About this exercise >>
All of the data must be output exactly, with every picture left out.

Data extract >>

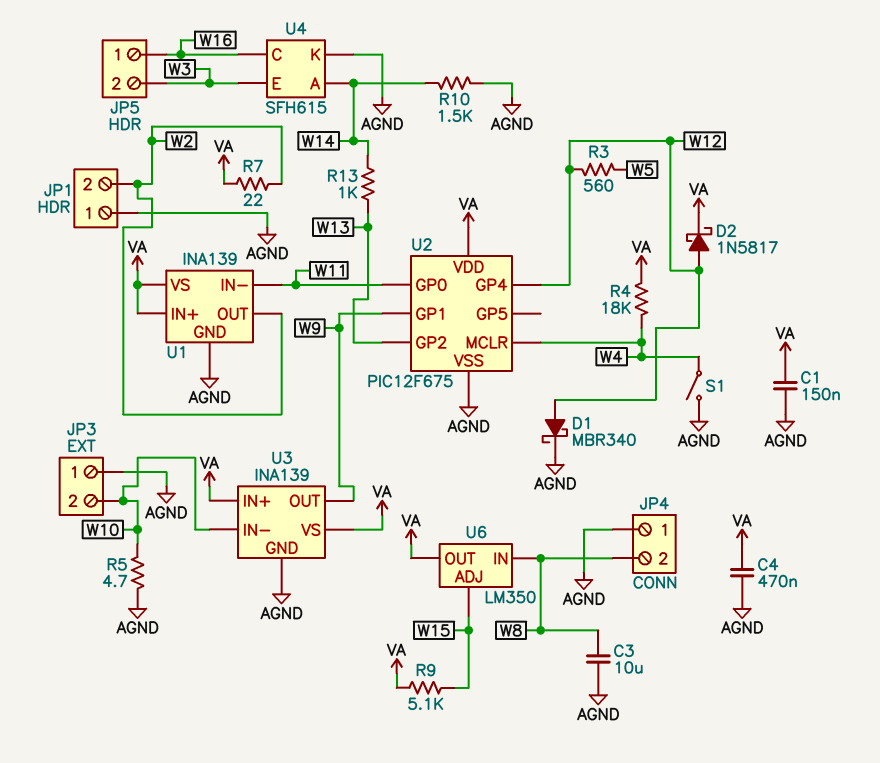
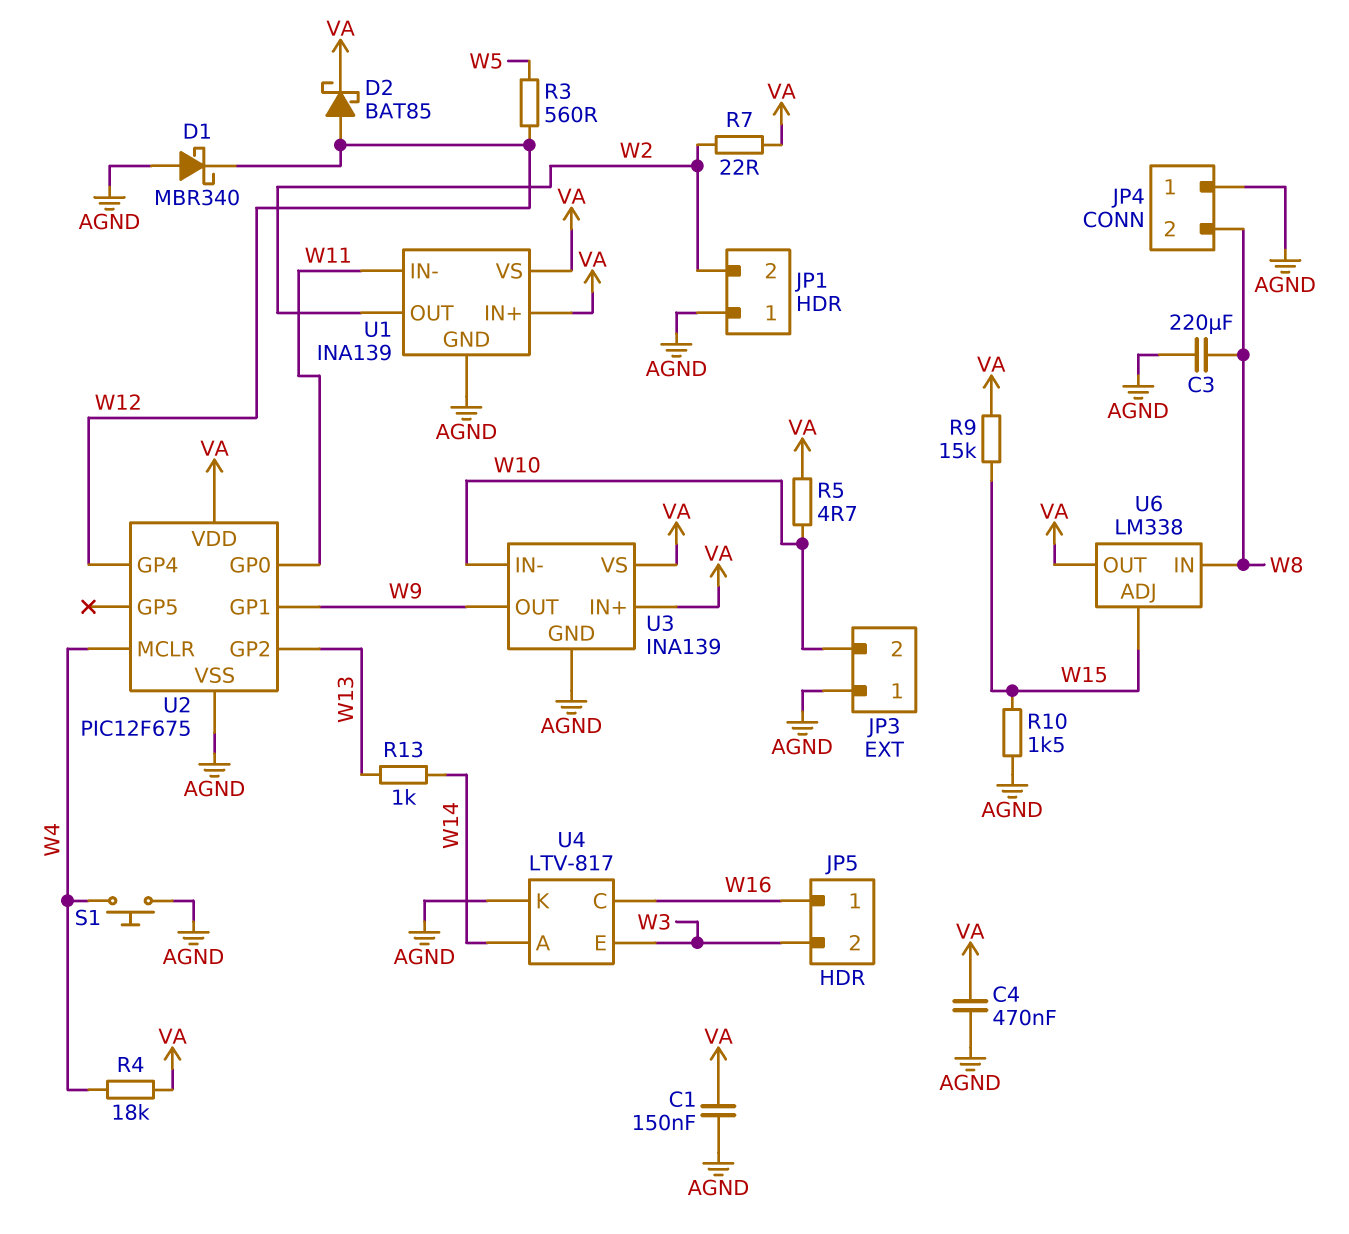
C3: 10uF (AGND, W8) -> 220uF (AGND, W8)
D1: schottky MBR340 (A W12, K AGND) -> schottky MBR340 (A AGND, K W12)
D2: schottky 1N5817 (A W12, K VA) -> schottky BAT85 (A W12, K VA)
R5: 4.7 (AGND, W10) -> 4.7 (VA, W10)
R9: 5.1k (VA, W15) -> 15k (VA, W15)
R10: 1.5k (AGND, W14) -> 1.5k (AGND, W15)
S1: switch (AGND, W4) -> button (AGND, W4)
U4: SFH615 -> LTV-817
U6: LM350 -> LM338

Response to the exercise >>
C3: 10uF (AGND, W8) -> 220uF (AGND, W8)
D1: schottky MBR340 (A W12, K AGND) -> schottky MBR340 (A AGND, K W12)
D2: schottky 1N5817 (A W12, K VA) -> schottky BAT85 (A W12, K VA)
R5: 4.7 (AGND, W10) -> 4.7 (VA, W10)
R9: 5.1k (VA, W15) -> 15k (VA, W15)
R10: 1.5k (AGND, W14) -> 1.5k (AGND, W15)
S1: switch (AGND, W4) -> button (AGND, W4)
U4: SFH615 -> LTV-817
U6: LM350 -> LM338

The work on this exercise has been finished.